• [Data for processing]

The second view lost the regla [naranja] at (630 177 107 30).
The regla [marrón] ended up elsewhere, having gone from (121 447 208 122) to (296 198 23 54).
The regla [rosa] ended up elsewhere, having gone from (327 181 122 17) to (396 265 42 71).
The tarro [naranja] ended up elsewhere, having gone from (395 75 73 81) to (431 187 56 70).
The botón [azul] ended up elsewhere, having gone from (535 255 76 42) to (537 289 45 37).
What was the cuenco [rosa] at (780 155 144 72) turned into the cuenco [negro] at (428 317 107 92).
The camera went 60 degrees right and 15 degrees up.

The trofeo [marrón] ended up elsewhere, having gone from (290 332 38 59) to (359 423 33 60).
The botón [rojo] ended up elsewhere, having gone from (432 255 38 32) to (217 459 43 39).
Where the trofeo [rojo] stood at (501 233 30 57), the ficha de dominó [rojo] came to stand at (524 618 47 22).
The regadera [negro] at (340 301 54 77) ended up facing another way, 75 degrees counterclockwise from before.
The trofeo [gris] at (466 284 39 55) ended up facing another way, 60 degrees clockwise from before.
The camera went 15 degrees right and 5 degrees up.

==

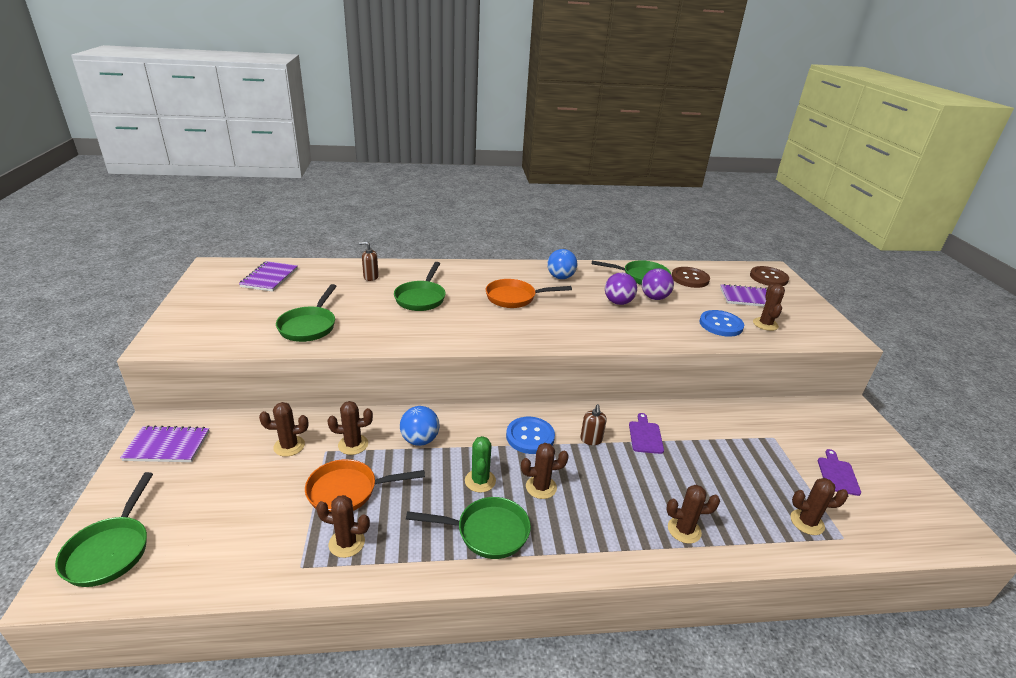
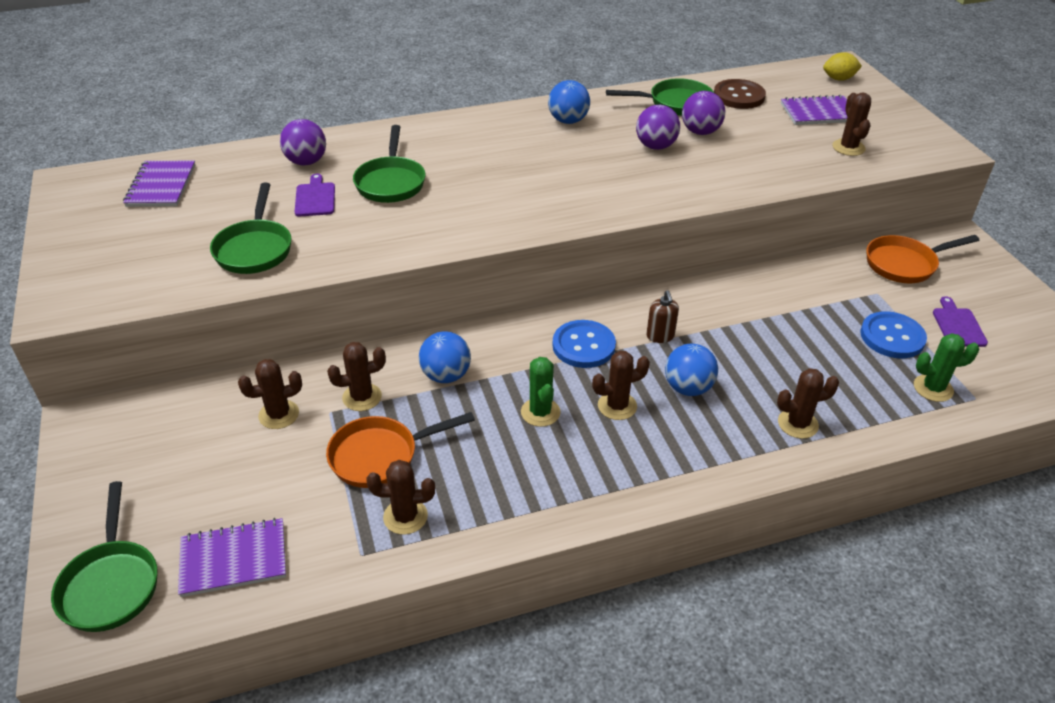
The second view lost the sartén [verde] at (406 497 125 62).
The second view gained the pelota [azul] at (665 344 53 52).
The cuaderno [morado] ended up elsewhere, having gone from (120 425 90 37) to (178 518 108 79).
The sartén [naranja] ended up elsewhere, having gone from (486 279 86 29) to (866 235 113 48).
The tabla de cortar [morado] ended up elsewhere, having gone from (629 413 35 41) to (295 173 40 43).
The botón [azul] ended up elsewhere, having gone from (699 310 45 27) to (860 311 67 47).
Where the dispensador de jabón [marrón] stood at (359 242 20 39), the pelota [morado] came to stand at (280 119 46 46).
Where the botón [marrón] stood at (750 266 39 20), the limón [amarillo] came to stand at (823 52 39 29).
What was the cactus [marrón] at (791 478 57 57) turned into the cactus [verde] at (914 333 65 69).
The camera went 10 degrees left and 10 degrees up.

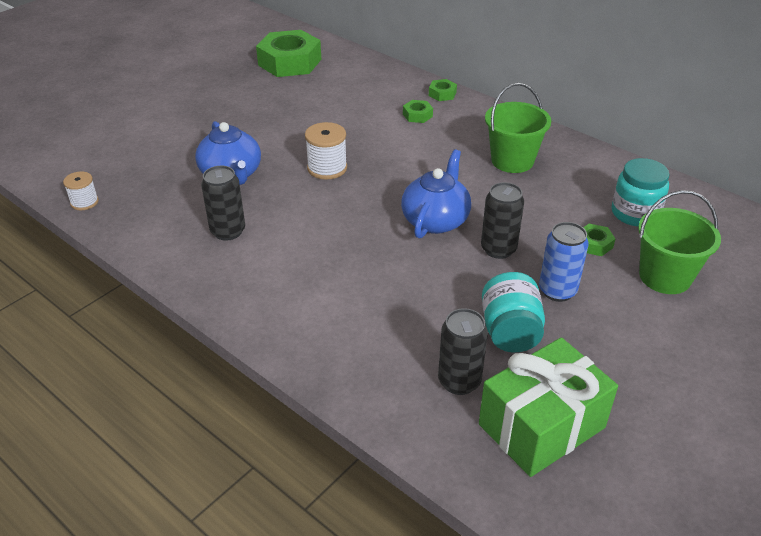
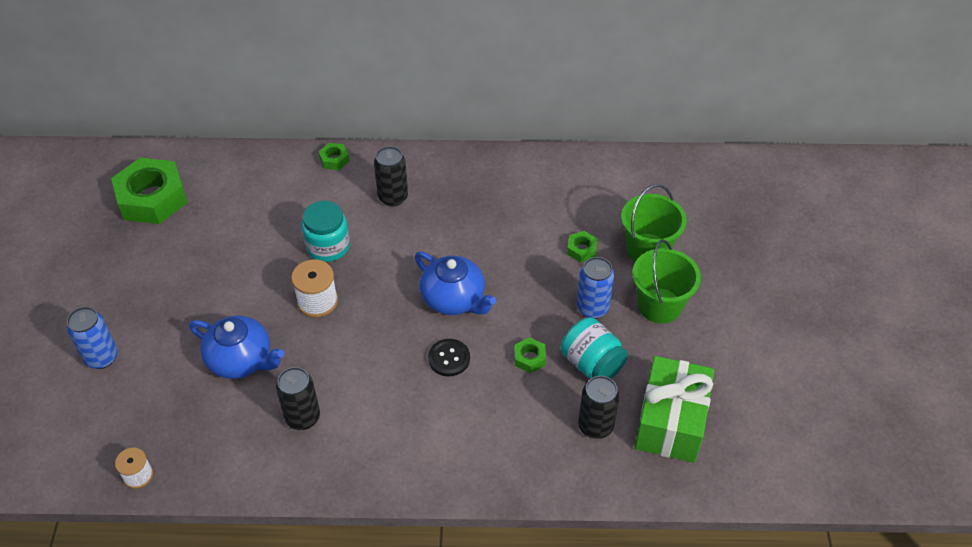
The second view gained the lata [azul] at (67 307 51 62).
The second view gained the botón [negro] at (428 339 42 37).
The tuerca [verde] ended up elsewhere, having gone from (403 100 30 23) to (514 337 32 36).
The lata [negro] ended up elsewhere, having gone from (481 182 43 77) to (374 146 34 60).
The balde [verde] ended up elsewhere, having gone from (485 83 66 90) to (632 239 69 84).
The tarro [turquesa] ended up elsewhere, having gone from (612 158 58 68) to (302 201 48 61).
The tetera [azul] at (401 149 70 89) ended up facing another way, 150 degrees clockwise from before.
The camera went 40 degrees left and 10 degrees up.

• [What to work on] Among the entries, how many lines include the string "rosa"? Please reply with only the number.

• [Task solution] 2